(RECORDS TO USE)

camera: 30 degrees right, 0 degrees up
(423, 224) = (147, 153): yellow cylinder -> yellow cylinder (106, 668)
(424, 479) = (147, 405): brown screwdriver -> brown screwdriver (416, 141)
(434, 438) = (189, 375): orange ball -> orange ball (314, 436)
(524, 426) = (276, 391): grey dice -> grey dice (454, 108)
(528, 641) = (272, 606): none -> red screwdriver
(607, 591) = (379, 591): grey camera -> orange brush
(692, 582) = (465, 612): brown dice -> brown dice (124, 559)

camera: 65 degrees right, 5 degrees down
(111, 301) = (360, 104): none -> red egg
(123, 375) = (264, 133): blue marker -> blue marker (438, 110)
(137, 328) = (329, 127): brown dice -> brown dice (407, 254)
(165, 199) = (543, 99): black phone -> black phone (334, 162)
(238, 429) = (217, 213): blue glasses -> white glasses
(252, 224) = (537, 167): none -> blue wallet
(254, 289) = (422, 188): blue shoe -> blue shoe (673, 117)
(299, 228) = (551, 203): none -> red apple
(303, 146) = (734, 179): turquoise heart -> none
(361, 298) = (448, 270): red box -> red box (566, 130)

(End RECORDS TO USE)
(RECORDS TO USE)

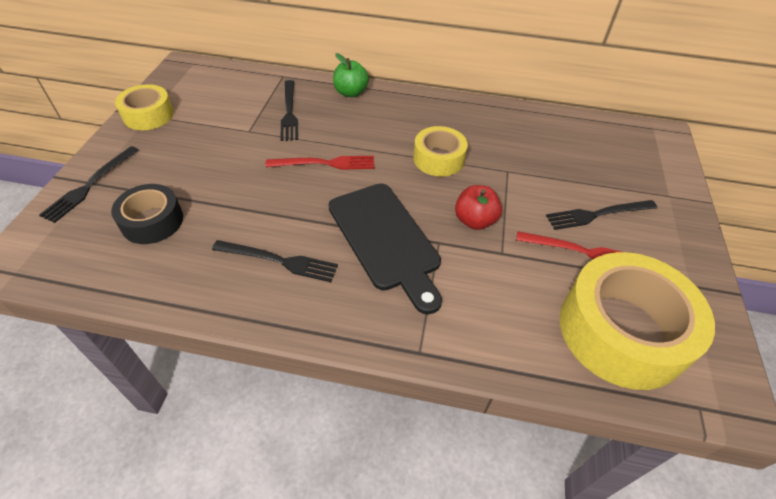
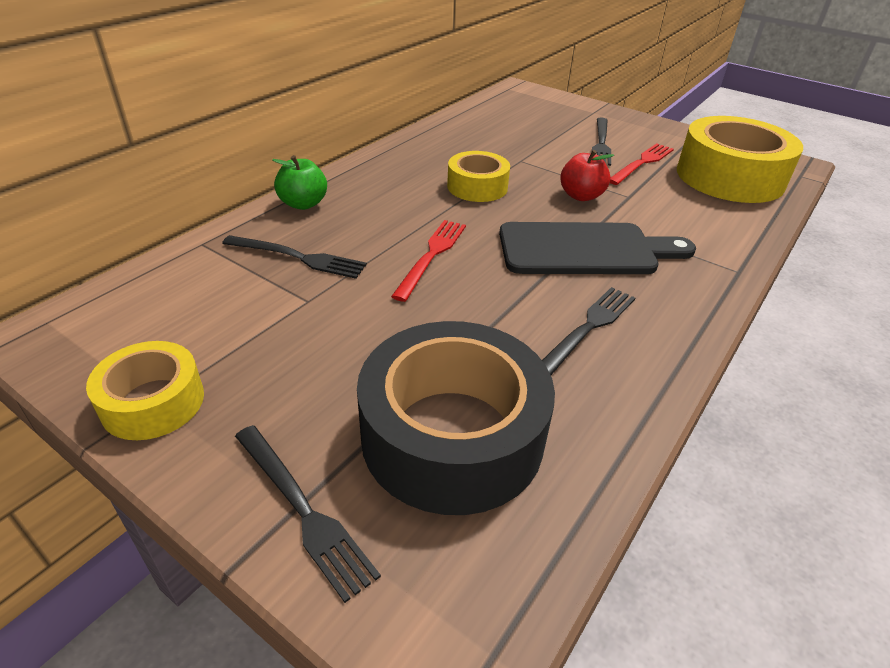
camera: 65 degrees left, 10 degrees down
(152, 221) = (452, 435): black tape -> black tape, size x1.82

(End RECORDS TO USE)

Your answer should be a single number: the count of lines in the listing that contain the word "down".

• _WRITTEN ANSWER_: 2